_PROBLEM DESCRIPTION:_ Scan the listing below and copy every line holding "minus".

◆ ◆ ◆ ◆ ◆ ◆ ◆

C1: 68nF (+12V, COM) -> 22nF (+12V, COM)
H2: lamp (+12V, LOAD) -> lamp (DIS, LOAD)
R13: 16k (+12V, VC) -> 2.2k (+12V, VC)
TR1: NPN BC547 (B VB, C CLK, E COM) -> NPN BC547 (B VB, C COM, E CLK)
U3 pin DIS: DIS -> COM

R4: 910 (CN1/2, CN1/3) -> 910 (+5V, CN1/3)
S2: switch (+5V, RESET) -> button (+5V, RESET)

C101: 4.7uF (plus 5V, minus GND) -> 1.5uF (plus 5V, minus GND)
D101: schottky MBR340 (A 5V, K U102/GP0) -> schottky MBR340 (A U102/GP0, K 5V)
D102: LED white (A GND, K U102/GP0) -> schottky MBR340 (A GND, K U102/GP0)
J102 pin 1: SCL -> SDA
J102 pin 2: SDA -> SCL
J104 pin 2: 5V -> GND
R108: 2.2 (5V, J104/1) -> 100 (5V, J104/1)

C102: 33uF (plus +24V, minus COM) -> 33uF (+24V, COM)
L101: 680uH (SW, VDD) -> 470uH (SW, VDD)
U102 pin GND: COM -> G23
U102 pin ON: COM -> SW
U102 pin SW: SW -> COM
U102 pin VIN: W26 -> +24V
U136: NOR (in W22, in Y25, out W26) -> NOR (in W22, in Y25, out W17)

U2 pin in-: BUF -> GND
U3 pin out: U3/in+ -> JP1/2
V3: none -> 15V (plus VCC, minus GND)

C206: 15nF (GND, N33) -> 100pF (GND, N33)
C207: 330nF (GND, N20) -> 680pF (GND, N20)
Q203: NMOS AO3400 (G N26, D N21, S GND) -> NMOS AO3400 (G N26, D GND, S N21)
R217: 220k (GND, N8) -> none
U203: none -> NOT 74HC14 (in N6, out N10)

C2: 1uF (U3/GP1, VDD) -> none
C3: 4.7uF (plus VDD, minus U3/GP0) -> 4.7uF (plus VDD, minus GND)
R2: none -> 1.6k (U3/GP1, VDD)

◆ ◆ ◆ ◆ ◆ ◆ ◆

_FINISHED EXERCISE:_
C101: 4.7uF (plus 5V, minus GND) -> 1.5uF (plus 5V, minus GND)
C102: 33uF (plus +24V, minus COM) -> 33uF (+24V, COM)
V3: none -> 15V (plus VCC, minus GND)
C3: 4.7uF (plus VDD, minus U3/GP0) -> 4.7uF (plus VDD, minus GND)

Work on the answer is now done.